*** Opening THE DATA ***

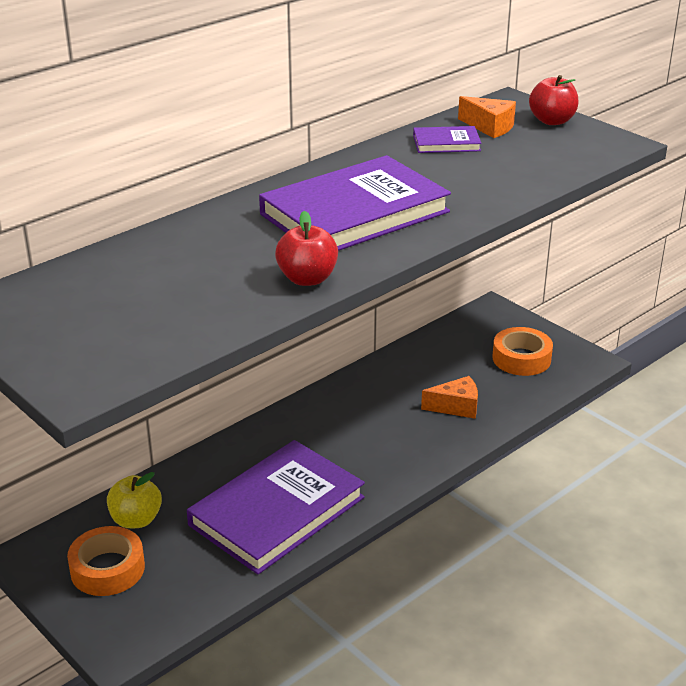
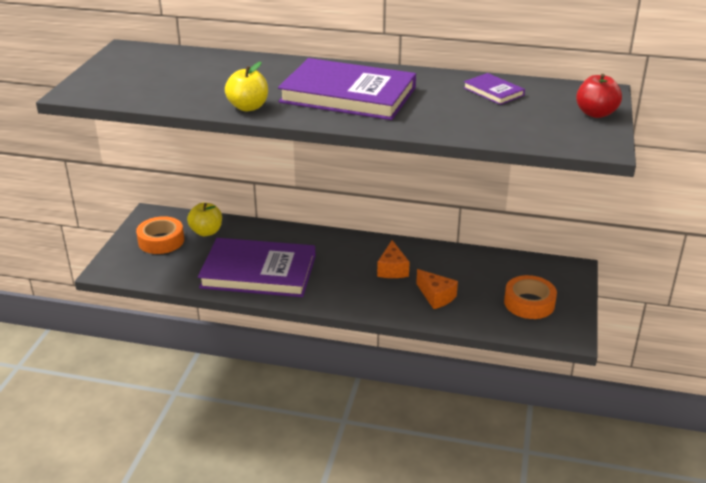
camera: 55 degrees right, 0 degrees up
(307, 279) = (248, 107): red apple -> yellow apple
(489, 127) = (544, 97): orange cheese -> orange cheese (392, 269)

*** Closing THE DATA ***

### EXERCISE OBJECTIVE:
The images are to be left out; every line above should be set down exactly.

### WRITTEN RESPONSE:
camera: 55 degrees right, 0 degrees up
(307, 279) = (248, 107): red apple -> yellow apple
(489, 127) = (544, 97): orange cheese -> orange cheese (392, 269)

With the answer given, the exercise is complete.